■ TASK:
How many lines of these entries include the string "yellow"? State the number alone.

■ EXERCISE DATA:
# # # #

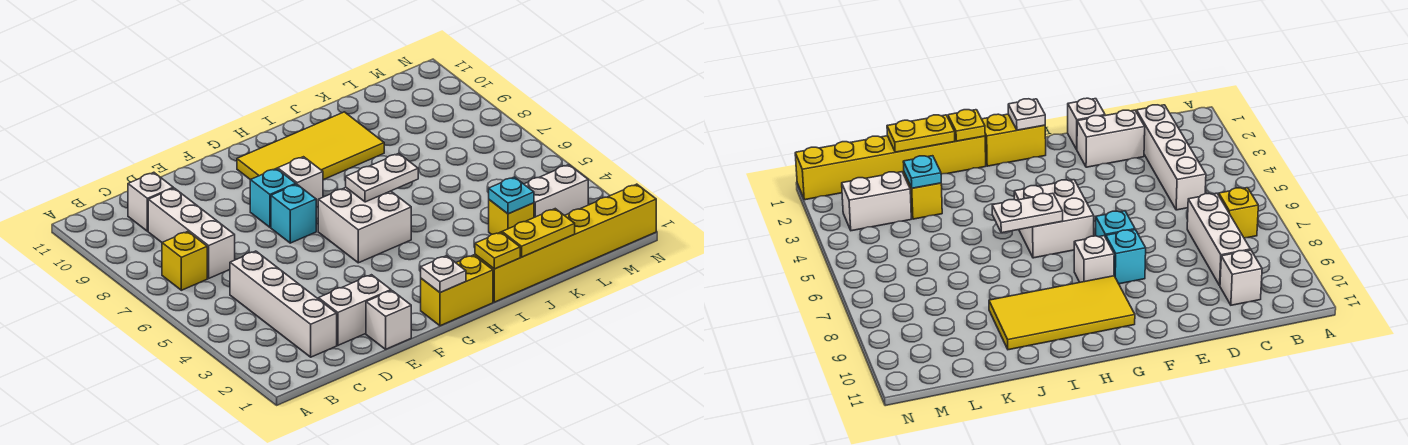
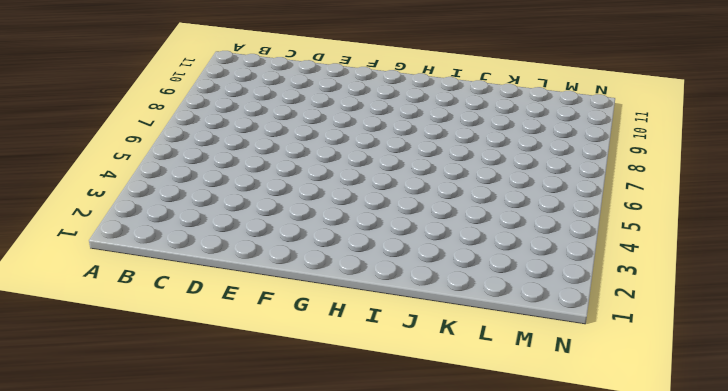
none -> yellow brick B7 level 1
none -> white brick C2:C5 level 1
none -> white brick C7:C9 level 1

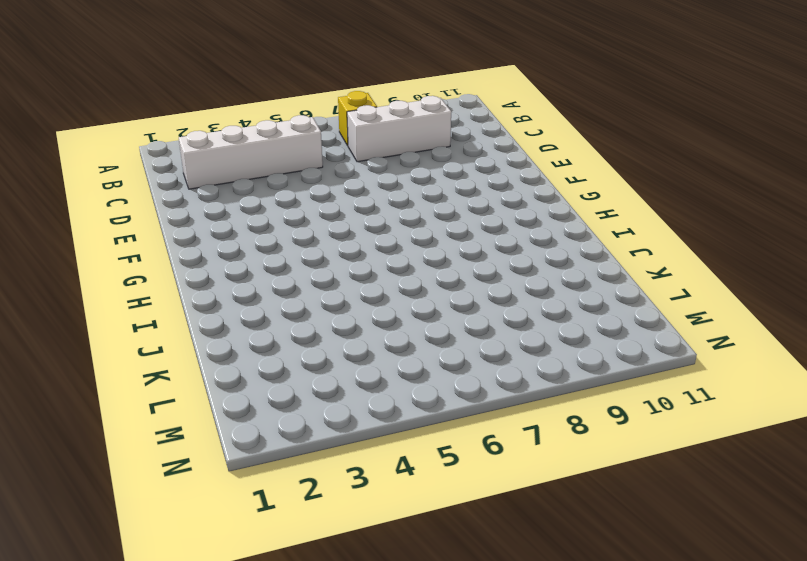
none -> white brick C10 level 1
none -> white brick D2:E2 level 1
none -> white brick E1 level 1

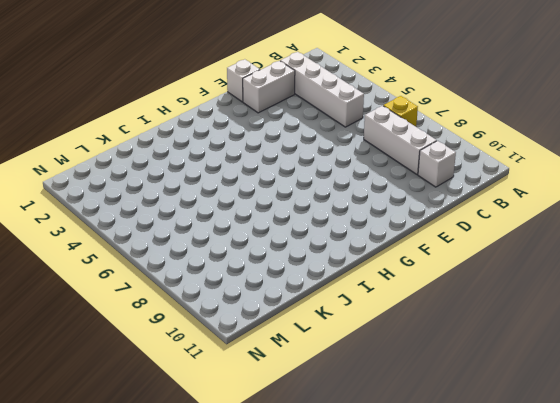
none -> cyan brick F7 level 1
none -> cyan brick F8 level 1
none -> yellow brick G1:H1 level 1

# # # #

■ EXERCISE RESULT:
2